**WHAT IS BEING ASKED**
Repeat word for word the opening stretch of the entries, from the first line through the line containing "yellow square at".

**Geometric object motion data**
<<<<

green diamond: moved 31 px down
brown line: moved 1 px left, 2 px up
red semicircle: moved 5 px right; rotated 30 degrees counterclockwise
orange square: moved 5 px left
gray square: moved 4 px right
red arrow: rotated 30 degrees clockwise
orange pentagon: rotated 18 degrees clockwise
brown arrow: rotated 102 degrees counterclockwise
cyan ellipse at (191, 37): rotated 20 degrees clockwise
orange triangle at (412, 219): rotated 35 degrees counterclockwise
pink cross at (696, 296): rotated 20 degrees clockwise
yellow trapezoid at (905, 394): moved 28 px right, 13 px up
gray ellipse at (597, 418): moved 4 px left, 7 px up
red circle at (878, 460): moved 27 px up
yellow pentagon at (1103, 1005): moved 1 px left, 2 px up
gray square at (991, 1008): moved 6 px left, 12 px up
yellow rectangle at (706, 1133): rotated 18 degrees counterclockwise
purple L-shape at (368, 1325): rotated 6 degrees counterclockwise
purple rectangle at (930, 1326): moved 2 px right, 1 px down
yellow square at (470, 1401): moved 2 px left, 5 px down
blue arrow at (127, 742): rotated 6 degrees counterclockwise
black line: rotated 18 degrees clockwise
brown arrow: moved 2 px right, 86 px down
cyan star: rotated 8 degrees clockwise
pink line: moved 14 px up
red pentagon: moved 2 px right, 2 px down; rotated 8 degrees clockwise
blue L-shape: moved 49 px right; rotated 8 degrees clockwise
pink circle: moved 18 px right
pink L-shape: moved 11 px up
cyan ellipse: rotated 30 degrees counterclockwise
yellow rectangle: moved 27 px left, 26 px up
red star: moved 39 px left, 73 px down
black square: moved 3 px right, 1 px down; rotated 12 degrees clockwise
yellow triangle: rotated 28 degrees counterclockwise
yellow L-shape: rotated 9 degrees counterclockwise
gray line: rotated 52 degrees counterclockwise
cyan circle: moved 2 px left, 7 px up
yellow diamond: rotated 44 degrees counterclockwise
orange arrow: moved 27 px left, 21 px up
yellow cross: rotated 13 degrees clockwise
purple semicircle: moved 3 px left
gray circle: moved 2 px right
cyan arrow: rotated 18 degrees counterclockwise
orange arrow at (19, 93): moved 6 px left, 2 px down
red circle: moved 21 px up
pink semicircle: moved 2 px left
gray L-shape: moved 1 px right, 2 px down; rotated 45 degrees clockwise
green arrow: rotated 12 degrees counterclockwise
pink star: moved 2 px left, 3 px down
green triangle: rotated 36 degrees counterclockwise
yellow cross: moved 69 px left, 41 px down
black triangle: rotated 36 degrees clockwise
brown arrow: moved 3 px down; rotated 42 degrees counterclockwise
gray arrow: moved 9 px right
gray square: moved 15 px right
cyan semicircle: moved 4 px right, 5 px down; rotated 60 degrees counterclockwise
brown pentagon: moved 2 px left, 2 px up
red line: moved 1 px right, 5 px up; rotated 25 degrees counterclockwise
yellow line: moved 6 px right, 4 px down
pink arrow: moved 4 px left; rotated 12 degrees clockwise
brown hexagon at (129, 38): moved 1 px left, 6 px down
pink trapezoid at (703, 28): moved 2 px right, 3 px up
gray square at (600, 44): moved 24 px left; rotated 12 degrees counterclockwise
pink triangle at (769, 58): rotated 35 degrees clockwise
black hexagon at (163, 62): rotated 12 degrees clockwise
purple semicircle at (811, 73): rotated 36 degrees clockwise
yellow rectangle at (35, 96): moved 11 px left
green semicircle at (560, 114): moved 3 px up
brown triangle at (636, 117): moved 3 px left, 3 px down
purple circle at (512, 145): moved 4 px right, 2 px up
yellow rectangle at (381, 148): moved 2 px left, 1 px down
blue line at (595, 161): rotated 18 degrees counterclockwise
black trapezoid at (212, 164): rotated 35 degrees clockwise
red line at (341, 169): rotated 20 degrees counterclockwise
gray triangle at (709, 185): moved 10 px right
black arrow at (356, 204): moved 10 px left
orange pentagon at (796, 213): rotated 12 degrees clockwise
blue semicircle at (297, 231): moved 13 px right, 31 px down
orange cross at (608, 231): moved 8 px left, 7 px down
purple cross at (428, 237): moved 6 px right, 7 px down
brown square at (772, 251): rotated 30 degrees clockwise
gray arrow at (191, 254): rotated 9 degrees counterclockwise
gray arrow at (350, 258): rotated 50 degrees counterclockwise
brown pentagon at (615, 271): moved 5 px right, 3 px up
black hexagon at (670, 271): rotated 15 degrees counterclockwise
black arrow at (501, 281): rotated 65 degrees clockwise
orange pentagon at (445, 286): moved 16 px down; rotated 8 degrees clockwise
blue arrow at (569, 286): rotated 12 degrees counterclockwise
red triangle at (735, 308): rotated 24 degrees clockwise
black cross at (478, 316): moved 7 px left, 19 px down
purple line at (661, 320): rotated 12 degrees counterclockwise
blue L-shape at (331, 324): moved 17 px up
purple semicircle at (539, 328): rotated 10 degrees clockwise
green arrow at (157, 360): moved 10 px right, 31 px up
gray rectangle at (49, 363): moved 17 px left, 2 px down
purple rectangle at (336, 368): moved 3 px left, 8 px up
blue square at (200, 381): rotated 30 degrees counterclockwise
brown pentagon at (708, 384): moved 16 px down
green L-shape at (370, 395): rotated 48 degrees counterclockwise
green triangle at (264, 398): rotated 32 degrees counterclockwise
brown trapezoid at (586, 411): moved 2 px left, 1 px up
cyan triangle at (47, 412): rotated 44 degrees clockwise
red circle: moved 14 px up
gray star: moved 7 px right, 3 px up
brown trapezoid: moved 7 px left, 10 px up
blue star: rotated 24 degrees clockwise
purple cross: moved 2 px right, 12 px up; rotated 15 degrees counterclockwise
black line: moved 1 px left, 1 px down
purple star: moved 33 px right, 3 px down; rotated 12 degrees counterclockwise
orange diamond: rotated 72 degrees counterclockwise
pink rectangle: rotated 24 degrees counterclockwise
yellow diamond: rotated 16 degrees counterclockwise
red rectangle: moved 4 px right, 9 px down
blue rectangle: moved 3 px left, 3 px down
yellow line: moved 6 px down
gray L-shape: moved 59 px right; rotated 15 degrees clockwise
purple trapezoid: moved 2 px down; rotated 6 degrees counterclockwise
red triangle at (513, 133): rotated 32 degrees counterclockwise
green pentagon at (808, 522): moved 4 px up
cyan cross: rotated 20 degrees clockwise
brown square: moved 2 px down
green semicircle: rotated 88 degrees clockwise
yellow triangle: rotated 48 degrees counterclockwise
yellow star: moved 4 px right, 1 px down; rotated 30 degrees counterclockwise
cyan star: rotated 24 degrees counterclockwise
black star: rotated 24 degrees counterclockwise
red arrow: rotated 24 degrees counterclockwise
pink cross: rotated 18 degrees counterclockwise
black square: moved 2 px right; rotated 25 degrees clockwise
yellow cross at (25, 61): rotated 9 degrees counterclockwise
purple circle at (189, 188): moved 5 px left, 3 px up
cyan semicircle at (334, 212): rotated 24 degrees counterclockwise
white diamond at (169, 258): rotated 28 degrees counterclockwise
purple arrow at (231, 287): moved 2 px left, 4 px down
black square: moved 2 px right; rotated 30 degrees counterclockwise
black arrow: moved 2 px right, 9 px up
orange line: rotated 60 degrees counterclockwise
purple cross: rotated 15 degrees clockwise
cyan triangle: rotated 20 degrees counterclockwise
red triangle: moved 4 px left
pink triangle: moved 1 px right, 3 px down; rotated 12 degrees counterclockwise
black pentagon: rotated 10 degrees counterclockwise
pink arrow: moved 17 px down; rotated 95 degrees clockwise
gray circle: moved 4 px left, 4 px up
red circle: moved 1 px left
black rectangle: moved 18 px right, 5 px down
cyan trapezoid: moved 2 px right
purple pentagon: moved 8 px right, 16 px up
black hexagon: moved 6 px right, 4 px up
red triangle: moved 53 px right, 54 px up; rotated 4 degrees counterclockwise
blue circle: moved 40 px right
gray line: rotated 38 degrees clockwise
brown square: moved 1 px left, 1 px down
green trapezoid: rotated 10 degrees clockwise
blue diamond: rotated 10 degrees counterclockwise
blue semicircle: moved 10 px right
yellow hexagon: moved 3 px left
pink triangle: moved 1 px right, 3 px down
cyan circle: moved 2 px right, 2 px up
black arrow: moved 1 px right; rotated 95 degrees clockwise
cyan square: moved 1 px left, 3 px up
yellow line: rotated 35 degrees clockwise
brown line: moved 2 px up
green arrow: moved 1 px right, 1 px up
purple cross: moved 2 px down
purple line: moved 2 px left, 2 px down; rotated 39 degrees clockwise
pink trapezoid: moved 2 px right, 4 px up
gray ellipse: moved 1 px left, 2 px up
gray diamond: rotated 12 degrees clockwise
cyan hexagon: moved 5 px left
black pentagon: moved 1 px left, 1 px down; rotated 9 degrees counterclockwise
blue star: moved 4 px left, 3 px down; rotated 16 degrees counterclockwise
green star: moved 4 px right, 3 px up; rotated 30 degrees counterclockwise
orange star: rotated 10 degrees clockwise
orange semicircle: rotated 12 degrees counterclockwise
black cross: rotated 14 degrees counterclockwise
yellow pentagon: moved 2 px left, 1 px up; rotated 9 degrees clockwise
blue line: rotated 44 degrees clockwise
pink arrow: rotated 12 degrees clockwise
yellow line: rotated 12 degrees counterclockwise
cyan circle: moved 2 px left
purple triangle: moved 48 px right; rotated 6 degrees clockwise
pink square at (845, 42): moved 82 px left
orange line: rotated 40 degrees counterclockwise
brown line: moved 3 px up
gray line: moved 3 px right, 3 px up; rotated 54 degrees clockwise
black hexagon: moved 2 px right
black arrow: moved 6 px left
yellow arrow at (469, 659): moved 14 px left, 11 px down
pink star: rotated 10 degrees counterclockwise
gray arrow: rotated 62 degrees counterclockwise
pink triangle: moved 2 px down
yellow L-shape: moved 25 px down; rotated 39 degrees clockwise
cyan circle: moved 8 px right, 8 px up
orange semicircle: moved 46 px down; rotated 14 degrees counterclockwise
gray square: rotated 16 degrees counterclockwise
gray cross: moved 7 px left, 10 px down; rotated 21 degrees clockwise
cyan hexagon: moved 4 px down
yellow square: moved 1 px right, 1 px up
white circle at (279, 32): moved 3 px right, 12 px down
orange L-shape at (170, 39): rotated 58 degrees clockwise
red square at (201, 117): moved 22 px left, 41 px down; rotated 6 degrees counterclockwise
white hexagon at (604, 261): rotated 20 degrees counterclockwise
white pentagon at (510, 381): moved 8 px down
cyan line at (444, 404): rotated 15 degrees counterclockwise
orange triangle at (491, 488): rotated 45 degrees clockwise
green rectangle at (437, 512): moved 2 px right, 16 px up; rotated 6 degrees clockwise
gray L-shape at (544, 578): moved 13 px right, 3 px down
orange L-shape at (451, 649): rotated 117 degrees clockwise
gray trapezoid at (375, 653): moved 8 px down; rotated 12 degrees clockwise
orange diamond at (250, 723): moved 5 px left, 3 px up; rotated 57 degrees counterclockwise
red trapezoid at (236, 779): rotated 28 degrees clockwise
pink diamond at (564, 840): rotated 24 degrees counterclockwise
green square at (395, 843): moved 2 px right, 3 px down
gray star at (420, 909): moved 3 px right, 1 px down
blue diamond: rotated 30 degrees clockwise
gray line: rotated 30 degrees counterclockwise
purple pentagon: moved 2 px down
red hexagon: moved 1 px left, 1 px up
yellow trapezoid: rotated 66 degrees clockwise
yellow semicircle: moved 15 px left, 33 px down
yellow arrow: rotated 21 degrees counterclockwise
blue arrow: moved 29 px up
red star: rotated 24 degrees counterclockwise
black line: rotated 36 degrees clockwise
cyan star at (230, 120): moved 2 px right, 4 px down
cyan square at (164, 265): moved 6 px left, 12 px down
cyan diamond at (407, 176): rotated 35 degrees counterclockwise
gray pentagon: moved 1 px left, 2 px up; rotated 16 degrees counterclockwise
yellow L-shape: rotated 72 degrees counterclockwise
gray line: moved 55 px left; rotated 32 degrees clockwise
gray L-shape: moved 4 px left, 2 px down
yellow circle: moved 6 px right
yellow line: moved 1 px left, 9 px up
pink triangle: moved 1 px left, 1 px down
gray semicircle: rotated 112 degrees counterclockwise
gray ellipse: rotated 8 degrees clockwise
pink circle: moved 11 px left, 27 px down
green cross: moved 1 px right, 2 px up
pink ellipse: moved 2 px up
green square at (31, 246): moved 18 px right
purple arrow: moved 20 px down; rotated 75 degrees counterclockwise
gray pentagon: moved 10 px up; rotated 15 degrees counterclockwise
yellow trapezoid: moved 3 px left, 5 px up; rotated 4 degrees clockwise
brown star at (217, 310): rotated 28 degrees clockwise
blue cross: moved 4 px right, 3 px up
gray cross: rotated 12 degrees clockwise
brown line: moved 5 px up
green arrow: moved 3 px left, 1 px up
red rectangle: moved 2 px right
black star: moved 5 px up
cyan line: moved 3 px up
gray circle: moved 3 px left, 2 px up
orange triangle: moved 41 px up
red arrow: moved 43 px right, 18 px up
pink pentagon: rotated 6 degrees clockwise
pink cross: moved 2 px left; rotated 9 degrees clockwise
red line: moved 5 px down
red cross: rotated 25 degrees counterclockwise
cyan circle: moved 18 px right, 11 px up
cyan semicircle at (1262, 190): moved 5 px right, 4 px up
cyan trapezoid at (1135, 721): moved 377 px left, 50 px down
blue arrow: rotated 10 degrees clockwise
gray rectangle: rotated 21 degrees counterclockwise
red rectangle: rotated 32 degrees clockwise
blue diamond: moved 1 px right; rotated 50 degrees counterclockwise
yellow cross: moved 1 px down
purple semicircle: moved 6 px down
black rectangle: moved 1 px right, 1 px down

>>>>

**ANSWER**
green diamond: moved 31 px down
brown line: moved 1 px left, 2 px up
red semicircle: moved 5 px right; rotated 30 degrees counterclockwise
orange square: moved 5 px left
gray square: moved 4 px right
red arrow: rotated 30 degrees clockwise
orange pentagon: rotated 18 degrees clockwise
brown arrow: rotated 102 degrees counterclockwise
cyan ellipse at (191, 37): rotated 20 degrees clockwise
orange triangle at (412, 219): rotated 35 degrees counterclockwise
pink cross at (696, 296): rotated 20 degrees clockwise
yellow trapezoid at (905, 394): moved 28 px right, 13 px up
gray ellipse at (597, 418): moved 4 px left, 7 px up
red circle at (878, 460): moved 27 px up
yellow pentagon at (1103, 1005): moved 1 px left, 2 px up
gray square at (991, 1008): moved 6 px left, 12 px up
yellow rectangle at (706, 1133): rotated 18 degrees counterclockwise
purple L-shape at (368, 1325): rotated 6 degrees counterclockwise
purple rectangle at (930, 1326): moved 2 px right, 1 px down
yellow square at (470, 1401): moved 2 px left, 5 px down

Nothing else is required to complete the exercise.